Give the records below again exactly, and exclude each picture.

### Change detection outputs
※ ※ ※

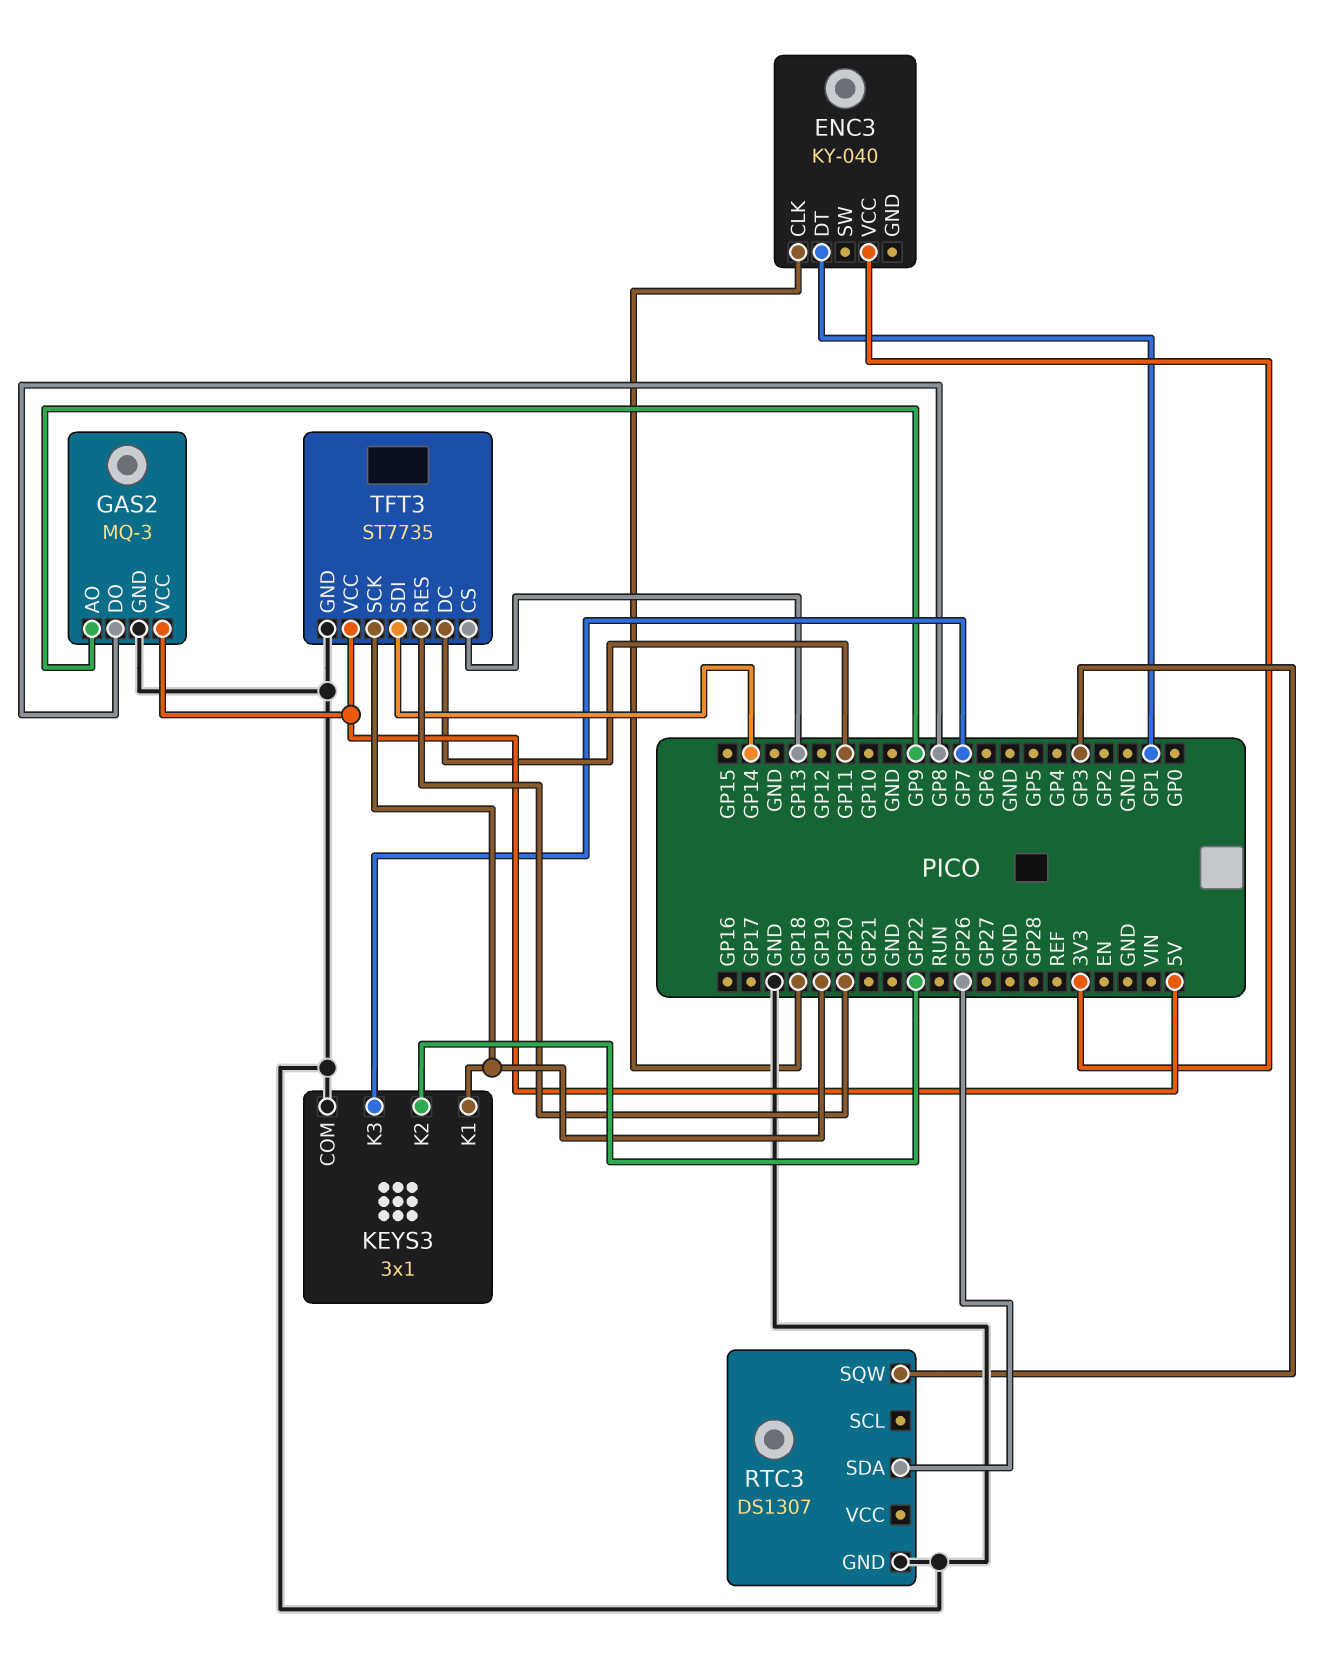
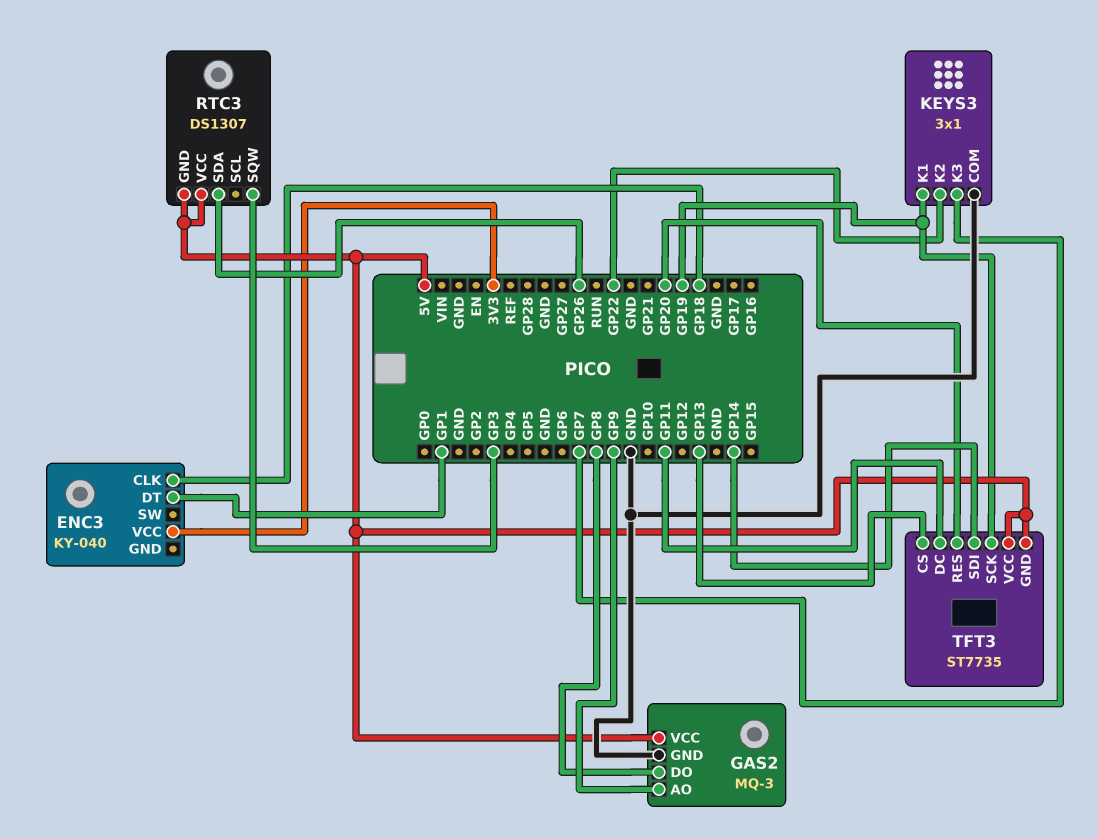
RTC3 pin GND: GND -> 5V
RTC3 pin VCC: none -> 5V
TFT3 pin GND: GND -> 5V

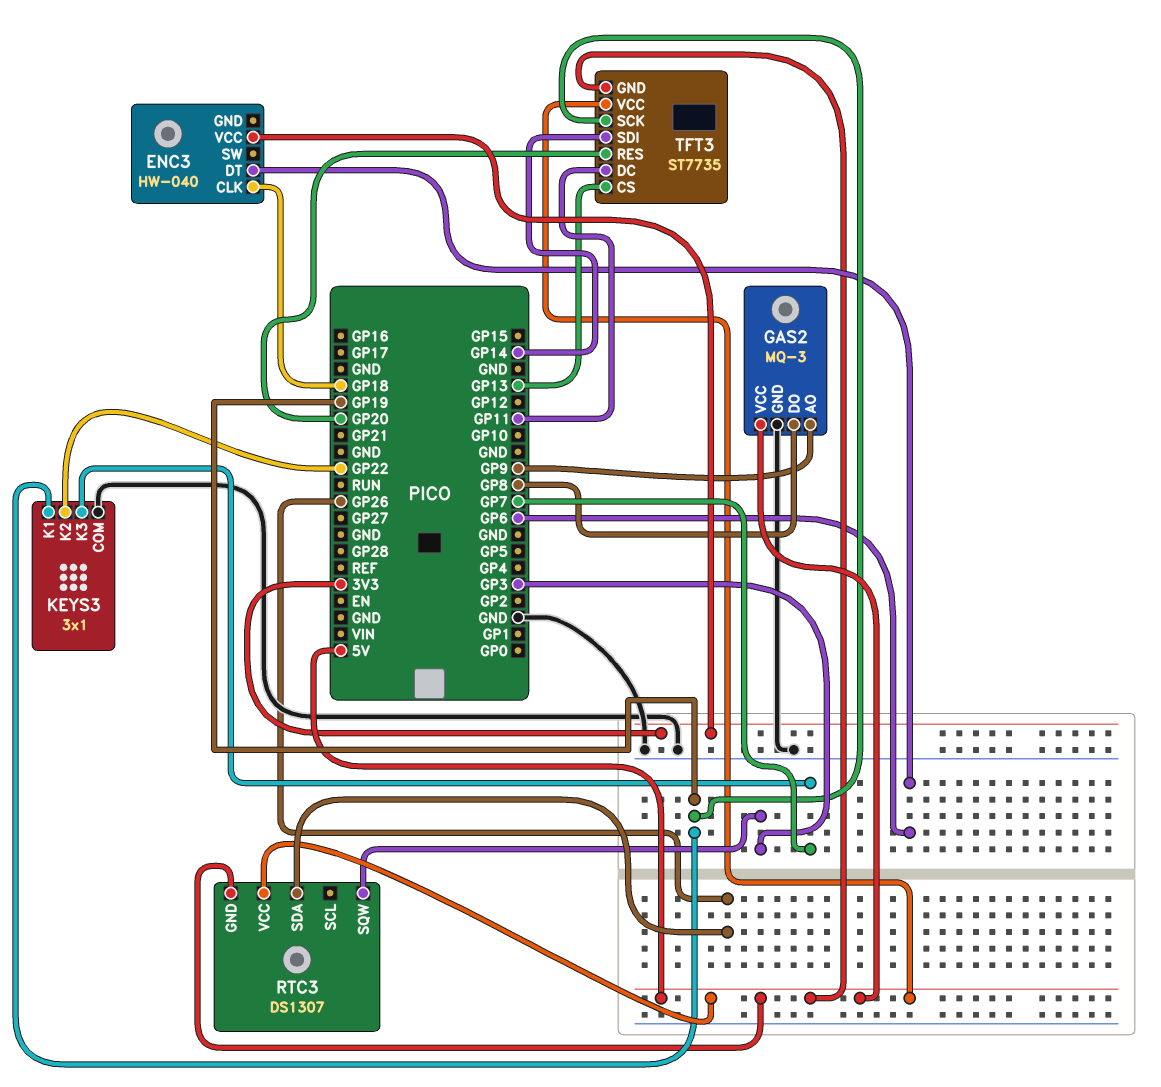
ENC3: KY-040 -> HW-040
ENC3 pin DT: GP1 -> GP6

※ ※ ※

### Result
RTC3 pin GND: GND -> 5V
RTC3 pin VCC: none -> 5V
TFT3 pin GND: GND -> 5V

ENC3: KY-040 -> HW-040
ENC3 pin DT: GP1 -> GP6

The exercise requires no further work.